►

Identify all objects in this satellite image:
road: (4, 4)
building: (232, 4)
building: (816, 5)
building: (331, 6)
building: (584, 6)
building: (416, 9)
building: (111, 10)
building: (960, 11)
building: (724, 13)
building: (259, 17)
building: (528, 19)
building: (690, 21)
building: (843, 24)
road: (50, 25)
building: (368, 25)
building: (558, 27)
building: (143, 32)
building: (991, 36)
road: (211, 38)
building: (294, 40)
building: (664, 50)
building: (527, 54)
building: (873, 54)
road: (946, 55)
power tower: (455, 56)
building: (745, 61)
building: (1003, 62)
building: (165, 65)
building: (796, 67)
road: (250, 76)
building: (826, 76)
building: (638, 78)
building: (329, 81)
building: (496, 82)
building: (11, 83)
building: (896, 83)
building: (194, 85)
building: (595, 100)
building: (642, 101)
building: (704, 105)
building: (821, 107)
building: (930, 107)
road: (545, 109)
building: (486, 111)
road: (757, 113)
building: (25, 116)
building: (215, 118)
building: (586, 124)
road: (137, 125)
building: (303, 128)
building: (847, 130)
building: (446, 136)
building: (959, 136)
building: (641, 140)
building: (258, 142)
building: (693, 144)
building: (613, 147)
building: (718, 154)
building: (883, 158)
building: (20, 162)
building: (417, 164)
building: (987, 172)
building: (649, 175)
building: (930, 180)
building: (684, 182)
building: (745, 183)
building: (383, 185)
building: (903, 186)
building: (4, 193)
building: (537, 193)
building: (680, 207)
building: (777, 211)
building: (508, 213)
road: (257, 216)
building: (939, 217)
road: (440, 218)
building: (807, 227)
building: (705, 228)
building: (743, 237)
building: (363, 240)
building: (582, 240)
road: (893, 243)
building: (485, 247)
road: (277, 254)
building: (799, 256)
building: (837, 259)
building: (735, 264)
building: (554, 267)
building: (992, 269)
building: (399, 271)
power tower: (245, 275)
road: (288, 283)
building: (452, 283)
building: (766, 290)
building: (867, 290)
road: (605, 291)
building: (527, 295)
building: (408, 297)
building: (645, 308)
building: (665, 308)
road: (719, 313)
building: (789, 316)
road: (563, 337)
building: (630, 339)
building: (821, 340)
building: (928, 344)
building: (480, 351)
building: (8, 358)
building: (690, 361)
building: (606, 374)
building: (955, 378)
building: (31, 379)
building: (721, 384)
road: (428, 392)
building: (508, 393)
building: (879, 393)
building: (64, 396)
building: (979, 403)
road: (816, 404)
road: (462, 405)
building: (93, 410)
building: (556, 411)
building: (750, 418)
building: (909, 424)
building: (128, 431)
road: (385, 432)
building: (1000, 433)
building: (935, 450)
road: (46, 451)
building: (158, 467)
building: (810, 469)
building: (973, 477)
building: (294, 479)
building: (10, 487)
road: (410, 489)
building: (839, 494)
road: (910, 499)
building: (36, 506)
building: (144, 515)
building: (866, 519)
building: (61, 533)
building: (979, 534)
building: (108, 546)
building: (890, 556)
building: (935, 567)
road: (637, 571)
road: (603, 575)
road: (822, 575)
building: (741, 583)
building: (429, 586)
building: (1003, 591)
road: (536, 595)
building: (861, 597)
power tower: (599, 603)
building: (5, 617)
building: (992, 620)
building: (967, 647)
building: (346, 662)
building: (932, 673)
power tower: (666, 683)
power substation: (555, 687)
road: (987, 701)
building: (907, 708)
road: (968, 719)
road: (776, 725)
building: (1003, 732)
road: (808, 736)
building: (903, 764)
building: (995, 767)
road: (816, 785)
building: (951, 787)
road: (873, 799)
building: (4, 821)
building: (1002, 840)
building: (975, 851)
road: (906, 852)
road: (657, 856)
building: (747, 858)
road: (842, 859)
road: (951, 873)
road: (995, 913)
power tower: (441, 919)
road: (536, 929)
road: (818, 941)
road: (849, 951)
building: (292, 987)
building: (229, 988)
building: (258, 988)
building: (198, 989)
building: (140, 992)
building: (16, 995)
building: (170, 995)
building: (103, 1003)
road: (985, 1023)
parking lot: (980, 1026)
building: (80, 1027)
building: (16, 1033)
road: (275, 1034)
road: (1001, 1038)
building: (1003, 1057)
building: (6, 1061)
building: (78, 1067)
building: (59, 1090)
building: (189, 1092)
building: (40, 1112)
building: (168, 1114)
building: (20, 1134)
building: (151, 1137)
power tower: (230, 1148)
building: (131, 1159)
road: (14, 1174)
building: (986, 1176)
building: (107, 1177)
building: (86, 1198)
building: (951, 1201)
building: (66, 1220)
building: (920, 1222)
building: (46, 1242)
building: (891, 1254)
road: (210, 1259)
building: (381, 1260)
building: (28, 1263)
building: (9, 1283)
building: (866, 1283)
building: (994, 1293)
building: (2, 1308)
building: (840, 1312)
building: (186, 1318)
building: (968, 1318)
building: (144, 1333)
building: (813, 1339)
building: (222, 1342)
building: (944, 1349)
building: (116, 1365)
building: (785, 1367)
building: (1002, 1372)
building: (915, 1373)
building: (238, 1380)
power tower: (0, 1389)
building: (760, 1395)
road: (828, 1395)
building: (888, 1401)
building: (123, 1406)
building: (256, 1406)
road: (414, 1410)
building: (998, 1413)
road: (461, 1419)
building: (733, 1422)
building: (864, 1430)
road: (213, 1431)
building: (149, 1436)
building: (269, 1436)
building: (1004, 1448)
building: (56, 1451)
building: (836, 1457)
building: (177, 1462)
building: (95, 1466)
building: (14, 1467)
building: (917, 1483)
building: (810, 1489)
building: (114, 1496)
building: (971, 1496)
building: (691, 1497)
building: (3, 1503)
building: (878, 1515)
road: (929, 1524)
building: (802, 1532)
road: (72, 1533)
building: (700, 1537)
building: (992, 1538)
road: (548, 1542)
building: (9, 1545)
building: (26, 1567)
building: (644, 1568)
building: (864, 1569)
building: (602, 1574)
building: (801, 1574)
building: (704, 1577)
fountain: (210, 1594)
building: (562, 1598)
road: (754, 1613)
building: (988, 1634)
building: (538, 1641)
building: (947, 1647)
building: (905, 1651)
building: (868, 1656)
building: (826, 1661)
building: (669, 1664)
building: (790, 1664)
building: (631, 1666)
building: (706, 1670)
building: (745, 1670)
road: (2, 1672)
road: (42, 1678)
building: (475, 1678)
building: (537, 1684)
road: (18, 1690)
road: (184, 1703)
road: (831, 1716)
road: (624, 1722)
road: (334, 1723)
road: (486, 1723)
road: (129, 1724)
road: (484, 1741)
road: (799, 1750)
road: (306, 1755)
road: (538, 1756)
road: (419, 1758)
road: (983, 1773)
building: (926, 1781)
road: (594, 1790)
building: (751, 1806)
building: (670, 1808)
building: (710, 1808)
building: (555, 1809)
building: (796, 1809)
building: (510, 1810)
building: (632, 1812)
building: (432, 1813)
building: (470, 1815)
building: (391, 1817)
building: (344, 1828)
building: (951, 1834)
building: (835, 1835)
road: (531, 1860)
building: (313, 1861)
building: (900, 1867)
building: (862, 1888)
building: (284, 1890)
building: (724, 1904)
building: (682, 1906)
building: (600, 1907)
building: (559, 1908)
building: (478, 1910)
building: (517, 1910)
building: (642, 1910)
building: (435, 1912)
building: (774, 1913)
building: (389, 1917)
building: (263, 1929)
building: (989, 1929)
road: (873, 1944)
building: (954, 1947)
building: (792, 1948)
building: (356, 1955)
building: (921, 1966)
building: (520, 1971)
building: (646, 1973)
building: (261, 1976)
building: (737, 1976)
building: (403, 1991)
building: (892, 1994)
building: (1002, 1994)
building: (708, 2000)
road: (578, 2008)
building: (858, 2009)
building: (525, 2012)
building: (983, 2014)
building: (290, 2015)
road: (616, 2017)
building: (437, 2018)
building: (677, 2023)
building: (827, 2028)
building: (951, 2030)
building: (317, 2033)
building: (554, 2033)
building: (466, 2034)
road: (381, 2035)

◄

WHAT THE TASK ASKS |
Copy out, from the material above, each line in which the string "tower" is found.

ANSWER TO THE PROBLEM |
power tower: (455, 56)
power tower: (245, 275)
power tower: (599, 603)
power tower: (666, 683)
power tower: (441, 919)
power tower: (230, 1148)
power tower: (0, 1389)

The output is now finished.